TASK DESCRIPTION | This exercise asks for a copy of each line in the records below with the word "ruler" in it.

SUPPLIED DATA |
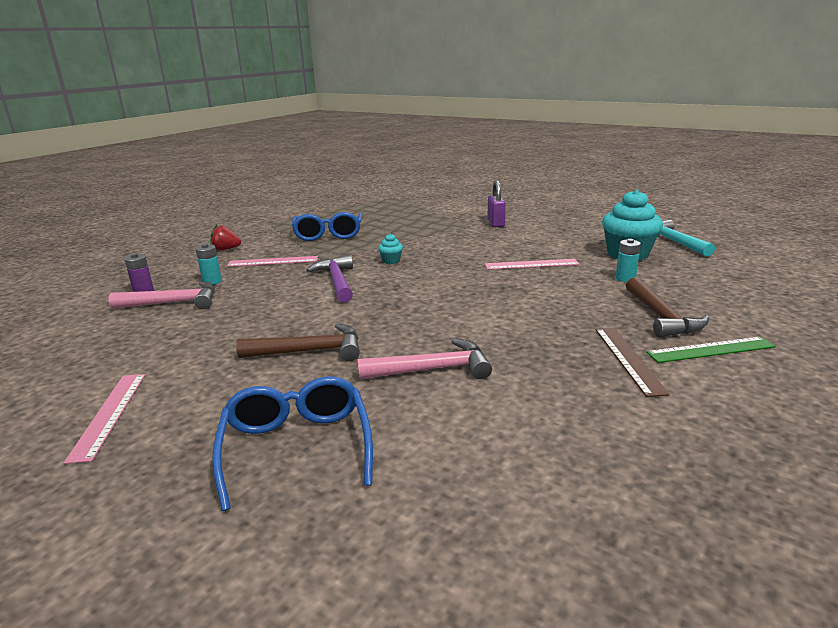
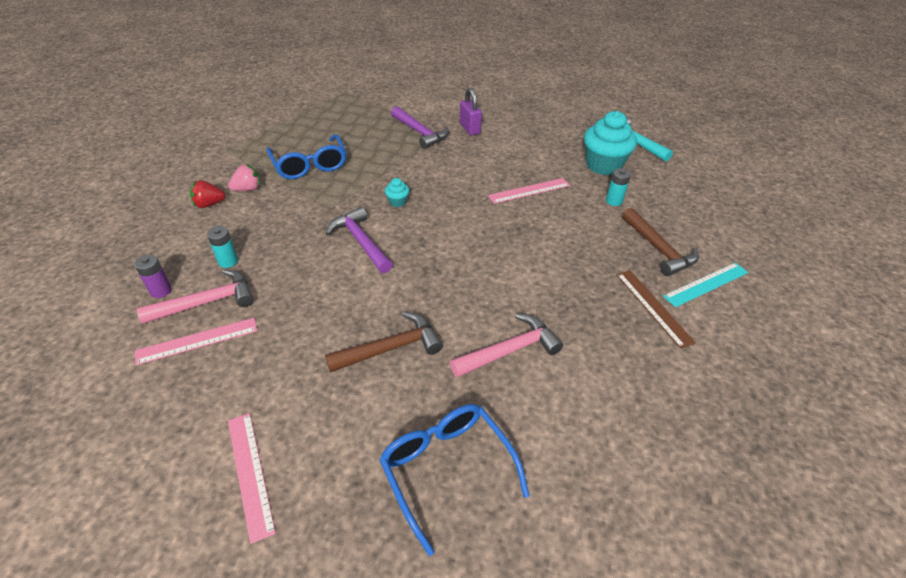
camera: 20 degrees left, 20 degrees up
pink ruler [227,256,318,267] -> pink ruler moved to [135,318,257,365]
green ruler [646,337,776,363] -> turquoise ruler [663,263,748,307]
none -> pink strawberry [228,164,261,191]
none -> purple hammer [391,106,449,149]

RESULT FOR THIS TASK |
pink ruler [227,256,318,267] -> pink ruler moved to [135,318,257,365]
green ruler [646,337,776,363] -> turquoise ruler [663,263,748,307]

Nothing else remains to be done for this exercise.